Change detection outputs

►

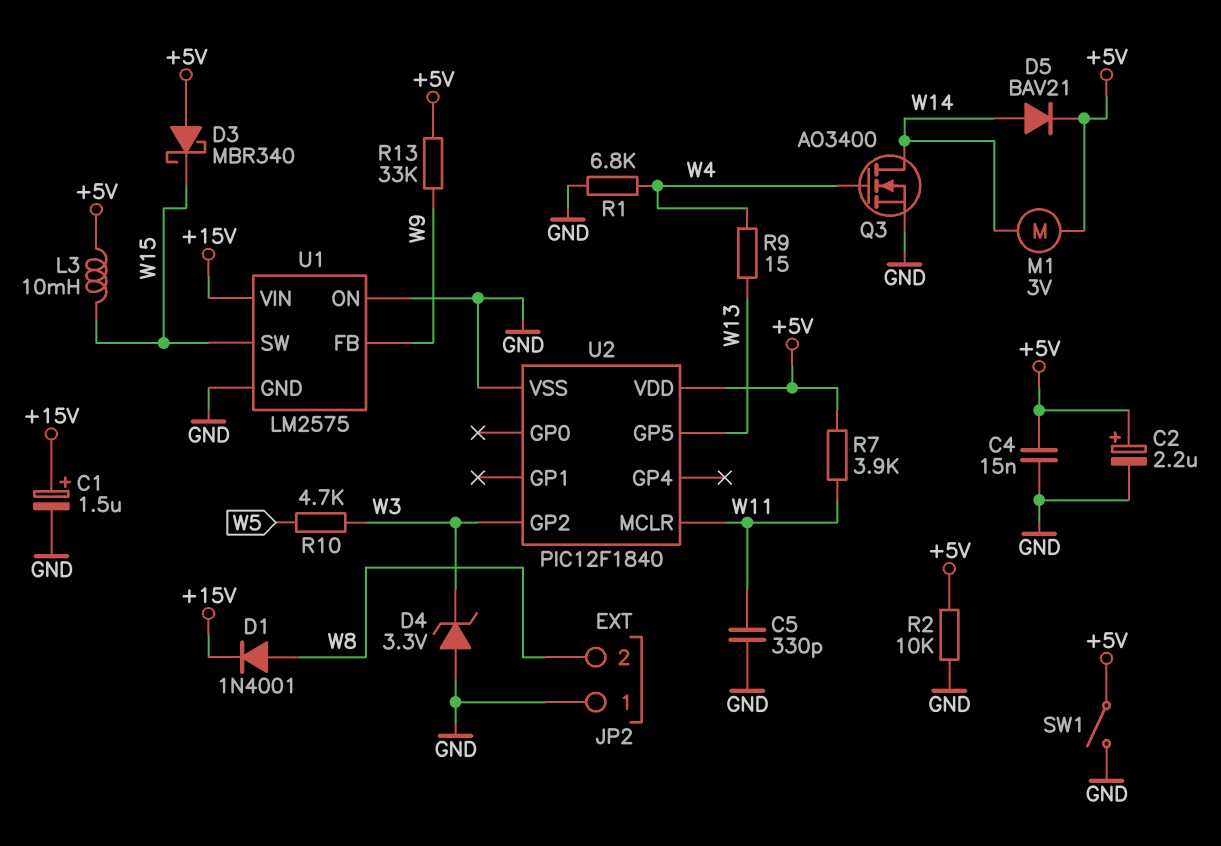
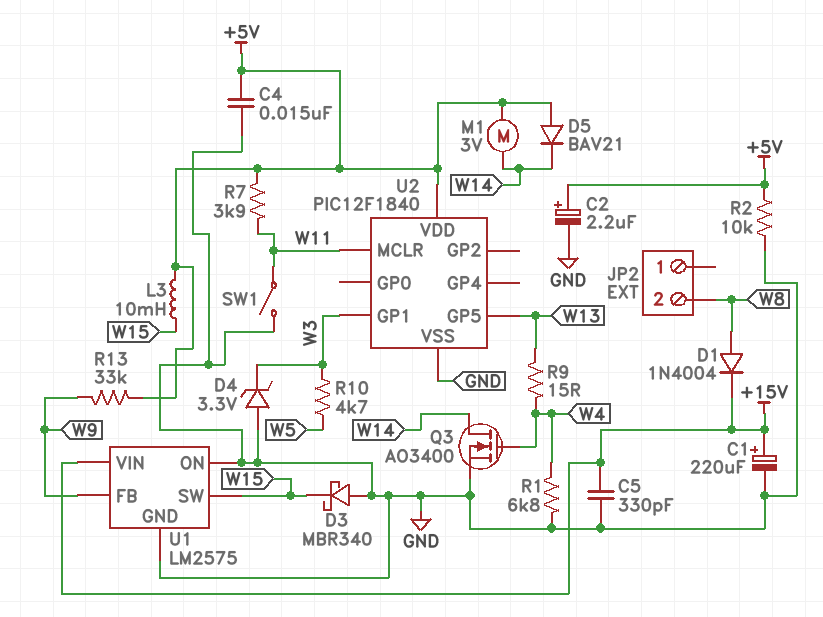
C1: 1.5uF (plus +15V, minus GND) -> 220uF (plus +15V, minus GND)
C5: 330pF (GND, W11) -> 330pF (+15V, GND)
D1: diode 1N4001 (A W8, K +15V) -> diode 1N4004 (A W8, K +15V)
D3: schottky MBR340 (A +5V, K W15) -> schottky MBR340 (A GND, K W15)
D5: diode BAV21 (A W14, K +5V) -> diode BAV21 (A +5V, K W14)
JP2 pin 1: GND -> none
SW1: switch (+5V, GND) -> switch (GND, W11)
U2 pin GP1: none -> W3
U2 pin GP2: W3 -> none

◄

> [Instructions for the task]: Transcribe all data precisely. Pictures are not copied.

> [Exercise solution]:
C1: 1.5uF (plus +15V, minus GND) -> 220uF (plus +15V, minus GND)
C5: 330pF (GND, W11) -> 330pF (+15V, GND)
D1: diode 1N4001 (A W8, K +15V) -> diode 1N4004 (A W8, K +15V)
D3: schottky MBR340 (A +5V, K W15) -> schottky MBR340 (A GND, K W15)
D5: diode BAV21 (A W14, K +5V) -> diode BAV21 (A +5V, K W14)
JP2 pin 1: GND -> none
SW1: switch (+5V, GND) -> switch (GND, W11)
U2 pin GP1: none -> W3
U2 pin GP2: W3 -> none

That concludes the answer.